- **EXERCISE PROMPT**
Scan the records below for the line containing "(421, 207) = (128, 257): purple" and the line containing "(697, 517) = (462, 135): blue". Copy both, plus every line between, exactly.

- **PROVIDED DATA**
::::
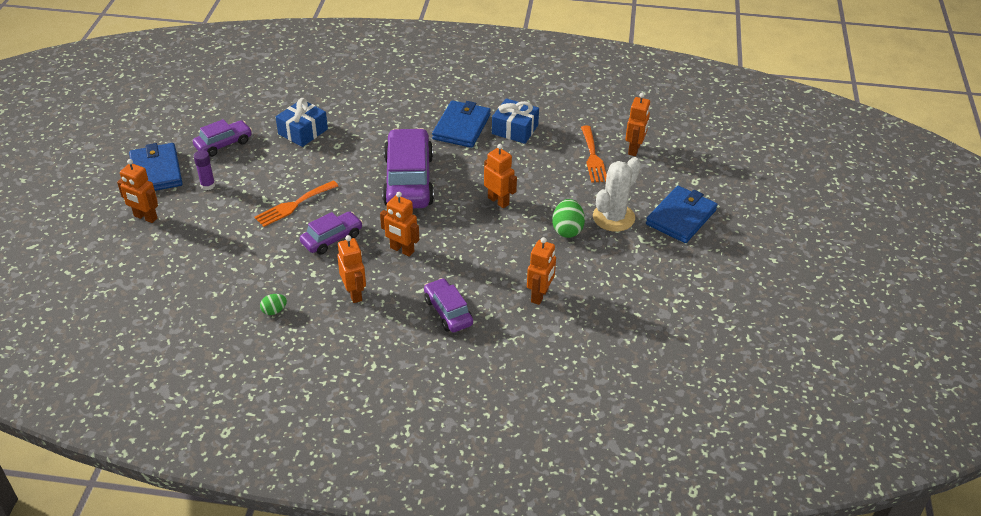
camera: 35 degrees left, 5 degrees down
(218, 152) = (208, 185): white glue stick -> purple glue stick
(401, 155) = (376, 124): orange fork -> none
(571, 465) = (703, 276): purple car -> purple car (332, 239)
::::
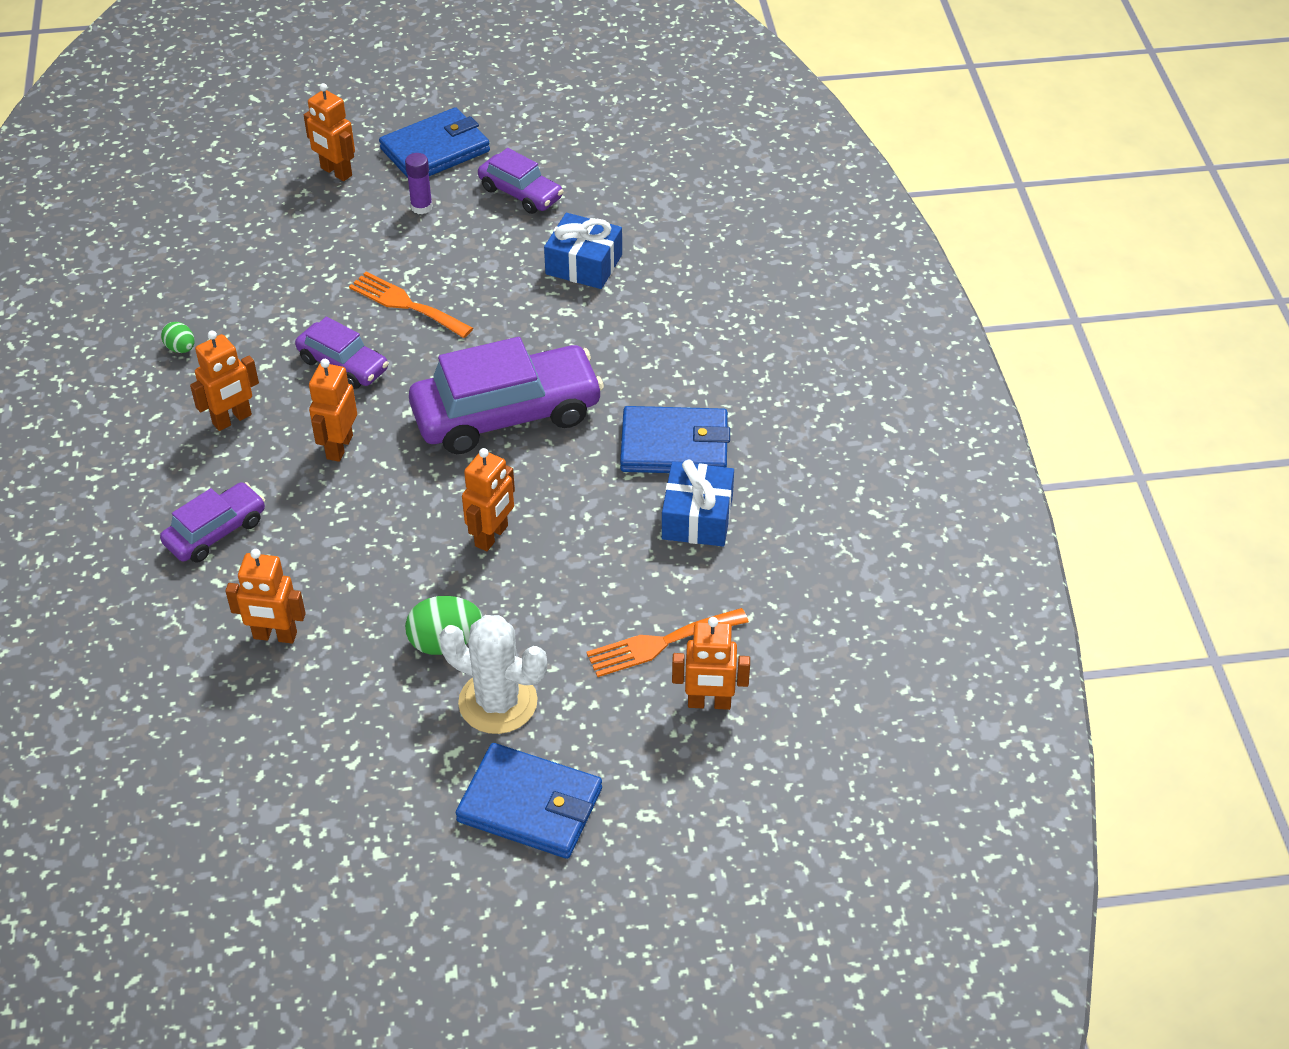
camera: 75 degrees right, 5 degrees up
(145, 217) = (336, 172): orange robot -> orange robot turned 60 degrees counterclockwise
::::
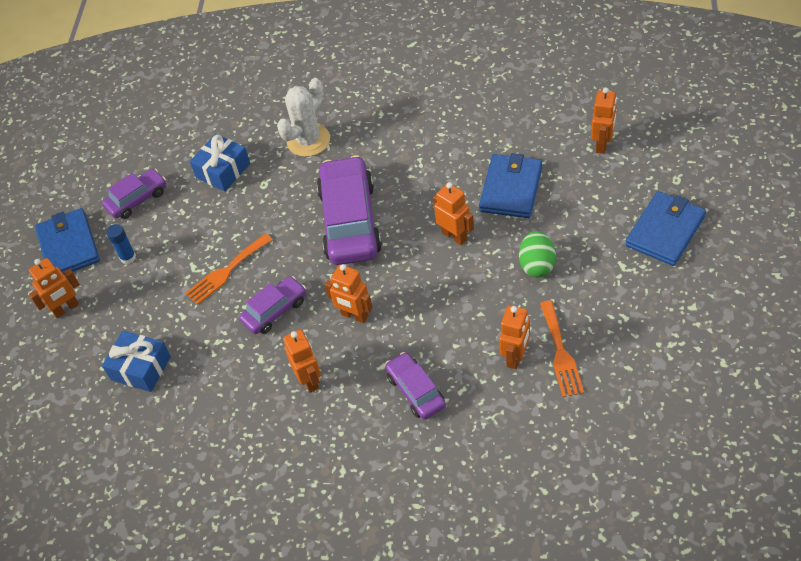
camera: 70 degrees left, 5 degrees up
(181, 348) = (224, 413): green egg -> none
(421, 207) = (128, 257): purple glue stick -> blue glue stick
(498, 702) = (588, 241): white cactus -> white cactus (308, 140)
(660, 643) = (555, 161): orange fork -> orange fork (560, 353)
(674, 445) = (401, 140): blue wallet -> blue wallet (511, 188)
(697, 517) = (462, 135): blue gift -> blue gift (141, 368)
::::
- **RESPONSE AREA**
(421, 207) = (128, 257): purple glue stick -> blue glue stick
(498, 702) = (588, 241): white cactus -> white cactus (308, 140)
(660, 643) = (555, 161): orange fork -> orange fork (560, 353)
(674, 445) = (401, 140): blue wallet -> blue wallet (511, 188)
(697, 517) = (462, 135): blue gift -> blue gift (141, 368)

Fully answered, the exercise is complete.